Assignment:
Could you show all lines in the entries below that contain the string "dice"?

Provided records:
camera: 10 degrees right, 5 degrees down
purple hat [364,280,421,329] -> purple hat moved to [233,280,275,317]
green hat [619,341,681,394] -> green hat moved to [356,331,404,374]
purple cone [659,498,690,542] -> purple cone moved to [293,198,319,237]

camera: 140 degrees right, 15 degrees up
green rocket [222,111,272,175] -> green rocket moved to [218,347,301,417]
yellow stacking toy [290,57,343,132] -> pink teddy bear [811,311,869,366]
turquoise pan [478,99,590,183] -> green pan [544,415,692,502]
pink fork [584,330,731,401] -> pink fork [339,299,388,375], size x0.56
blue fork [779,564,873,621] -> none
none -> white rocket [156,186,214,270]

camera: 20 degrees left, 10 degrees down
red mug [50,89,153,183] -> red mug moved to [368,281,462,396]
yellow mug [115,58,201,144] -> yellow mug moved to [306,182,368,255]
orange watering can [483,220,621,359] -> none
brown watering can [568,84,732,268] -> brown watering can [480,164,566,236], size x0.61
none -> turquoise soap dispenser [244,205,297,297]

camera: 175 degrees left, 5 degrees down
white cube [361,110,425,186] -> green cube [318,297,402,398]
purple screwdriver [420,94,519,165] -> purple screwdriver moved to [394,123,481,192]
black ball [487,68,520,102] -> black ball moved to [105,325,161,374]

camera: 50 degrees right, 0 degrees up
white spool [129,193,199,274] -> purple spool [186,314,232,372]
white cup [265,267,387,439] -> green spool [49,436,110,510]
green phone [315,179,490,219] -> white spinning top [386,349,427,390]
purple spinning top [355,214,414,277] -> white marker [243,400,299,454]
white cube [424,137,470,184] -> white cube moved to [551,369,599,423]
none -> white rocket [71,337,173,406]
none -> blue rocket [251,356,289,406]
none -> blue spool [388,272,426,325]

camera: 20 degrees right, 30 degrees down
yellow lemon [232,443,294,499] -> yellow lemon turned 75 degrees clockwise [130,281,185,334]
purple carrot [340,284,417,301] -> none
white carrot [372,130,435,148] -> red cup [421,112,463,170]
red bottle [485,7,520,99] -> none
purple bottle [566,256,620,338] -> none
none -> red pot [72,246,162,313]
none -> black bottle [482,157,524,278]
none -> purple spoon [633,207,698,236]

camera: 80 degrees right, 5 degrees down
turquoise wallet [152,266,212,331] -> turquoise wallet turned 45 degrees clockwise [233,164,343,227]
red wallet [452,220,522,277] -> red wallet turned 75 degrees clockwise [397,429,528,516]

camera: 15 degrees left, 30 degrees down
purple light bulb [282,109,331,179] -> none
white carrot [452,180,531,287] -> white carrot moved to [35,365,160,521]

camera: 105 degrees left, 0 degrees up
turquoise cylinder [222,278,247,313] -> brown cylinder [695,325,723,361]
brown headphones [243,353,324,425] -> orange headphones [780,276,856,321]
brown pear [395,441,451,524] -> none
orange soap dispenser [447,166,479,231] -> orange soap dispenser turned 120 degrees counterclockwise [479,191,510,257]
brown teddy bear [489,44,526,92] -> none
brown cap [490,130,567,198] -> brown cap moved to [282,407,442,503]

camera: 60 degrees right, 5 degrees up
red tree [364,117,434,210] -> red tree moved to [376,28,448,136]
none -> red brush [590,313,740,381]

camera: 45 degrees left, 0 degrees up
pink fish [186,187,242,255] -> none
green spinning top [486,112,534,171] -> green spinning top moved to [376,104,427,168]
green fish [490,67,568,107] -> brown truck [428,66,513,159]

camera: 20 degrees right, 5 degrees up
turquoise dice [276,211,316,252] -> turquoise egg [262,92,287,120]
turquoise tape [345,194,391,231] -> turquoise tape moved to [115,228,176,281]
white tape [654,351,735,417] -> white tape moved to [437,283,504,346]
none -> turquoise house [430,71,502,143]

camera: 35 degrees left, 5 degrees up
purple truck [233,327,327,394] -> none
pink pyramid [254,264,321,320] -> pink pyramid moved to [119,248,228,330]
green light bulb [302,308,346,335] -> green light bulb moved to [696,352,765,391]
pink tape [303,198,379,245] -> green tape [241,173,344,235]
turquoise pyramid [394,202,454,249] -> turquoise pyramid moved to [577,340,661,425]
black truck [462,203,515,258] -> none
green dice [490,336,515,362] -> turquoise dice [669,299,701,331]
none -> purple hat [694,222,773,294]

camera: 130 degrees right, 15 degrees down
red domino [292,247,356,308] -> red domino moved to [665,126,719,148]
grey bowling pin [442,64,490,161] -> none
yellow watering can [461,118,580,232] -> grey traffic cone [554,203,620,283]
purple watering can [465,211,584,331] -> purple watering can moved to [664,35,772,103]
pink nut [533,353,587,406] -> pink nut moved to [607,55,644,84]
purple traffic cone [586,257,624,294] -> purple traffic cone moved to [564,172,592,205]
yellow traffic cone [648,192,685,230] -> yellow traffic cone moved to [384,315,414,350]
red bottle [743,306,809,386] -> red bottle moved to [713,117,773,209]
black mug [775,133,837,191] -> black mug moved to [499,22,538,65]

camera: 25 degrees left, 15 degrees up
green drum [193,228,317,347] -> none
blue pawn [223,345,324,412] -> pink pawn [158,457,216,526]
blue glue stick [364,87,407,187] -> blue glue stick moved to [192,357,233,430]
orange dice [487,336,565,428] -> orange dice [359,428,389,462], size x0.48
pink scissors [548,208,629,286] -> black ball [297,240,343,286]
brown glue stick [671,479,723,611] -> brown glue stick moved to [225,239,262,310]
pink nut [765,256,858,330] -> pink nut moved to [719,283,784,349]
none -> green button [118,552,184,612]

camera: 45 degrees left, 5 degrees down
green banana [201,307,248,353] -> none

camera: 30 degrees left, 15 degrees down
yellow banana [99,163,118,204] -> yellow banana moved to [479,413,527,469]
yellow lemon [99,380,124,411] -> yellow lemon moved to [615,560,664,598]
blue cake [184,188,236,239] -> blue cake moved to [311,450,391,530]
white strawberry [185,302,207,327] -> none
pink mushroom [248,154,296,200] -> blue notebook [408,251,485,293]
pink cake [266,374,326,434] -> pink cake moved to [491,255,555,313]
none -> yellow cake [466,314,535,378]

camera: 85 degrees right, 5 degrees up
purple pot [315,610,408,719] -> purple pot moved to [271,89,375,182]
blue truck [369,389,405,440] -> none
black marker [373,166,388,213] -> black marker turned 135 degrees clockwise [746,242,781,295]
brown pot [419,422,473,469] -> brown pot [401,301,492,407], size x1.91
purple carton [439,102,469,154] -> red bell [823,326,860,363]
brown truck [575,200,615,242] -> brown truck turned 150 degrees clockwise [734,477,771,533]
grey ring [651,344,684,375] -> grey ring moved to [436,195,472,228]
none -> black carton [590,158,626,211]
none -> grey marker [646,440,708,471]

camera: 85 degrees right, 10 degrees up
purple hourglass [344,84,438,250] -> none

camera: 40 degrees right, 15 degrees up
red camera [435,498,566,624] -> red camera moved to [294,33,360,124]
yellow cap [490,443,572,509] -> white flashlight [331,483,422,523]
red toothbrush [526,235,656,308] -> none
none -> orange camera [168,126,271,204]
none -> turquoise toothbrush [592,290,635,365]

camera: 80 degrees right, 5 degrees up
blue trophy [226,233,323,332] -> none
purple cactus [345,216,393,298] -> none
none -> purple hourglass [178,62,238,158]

Written answer:
turquoise dice [276,211,316,252] -> turquoise egg [262,92,287,120]
green dice [490,336,515,362] -> turquoise dice [669,299,701,331]
orange dice [487,336,565,428] -> orange dice [359,428,389,462], size x0.48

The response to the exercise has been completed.